::: Material for the task

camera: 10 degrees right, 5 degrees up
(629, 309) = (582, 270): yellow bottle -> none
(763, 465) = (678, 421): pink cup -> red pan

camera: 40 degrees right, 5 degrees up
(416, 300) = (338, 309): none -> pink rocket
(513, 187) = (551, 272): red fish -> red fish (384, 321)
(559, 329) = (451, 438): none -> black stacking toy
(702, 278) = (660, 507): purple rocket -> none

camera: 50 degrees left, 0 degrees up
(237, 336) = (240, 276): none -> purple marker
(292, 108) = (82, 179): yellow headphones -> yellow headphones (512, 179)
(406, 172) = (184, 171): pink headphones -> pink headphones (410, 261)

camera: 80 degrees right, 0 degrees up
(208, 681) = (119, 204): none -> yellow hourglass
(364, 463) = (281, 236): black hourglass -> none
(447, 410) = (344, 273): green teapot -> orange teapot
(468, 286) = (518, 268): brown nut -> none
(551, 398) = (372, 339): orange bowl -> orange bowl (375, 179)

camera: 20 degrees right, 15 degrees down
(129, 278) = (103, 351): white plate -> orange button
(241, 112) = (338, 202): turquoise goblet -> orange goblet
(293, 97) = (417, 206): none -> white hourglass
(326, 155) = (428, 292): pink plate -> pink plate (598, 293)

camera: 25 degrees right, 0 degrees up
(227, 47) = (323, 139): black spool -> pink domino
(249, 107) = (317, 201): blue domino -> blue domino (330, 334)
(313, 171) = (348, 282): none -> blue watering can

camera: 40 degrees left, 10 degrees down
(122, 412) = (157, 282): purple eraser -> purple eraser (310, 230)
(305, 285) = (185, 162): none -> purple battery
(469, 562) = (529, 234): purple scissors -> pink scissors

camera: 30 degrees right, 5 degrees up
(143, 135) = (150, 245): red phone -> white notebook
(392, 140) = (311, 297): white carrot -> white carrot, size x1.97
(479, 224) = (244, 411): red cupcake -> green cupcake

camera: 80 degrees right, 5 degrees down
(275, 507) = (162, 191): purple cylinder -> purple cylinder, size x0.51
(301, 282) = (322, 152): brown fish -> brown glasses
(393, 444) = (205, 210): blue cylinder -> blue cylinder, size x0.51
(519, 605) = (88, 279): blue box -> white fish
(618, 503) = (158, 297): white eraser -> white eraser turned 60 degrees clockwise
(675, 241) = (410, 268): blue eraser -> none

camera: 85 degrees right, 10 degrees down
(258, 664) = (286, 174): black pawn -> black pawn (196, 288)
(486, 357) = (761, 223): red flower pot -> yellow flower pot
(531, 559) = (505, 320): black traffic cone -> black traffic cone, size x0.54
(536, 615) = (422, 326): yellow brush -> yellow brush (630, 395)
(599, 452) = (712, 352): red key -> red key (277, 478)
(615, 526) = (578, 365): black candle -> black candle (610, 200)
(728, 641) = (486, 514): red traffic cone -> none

::::::

Each line of the listing above that includes the word "blue" should be copied.

(249, 107) = (317, 201): blue domino -> blue domino (330, 334)
(313, 171) = (348, 282): none -> blue watering can
(393, 444) = (205, 210): blue cylinder -> blue cylinder, size x0.51
(519, 605) = (88, 279): blue box -> white fish
(675, 241) = (410, 268): blue eraser -> none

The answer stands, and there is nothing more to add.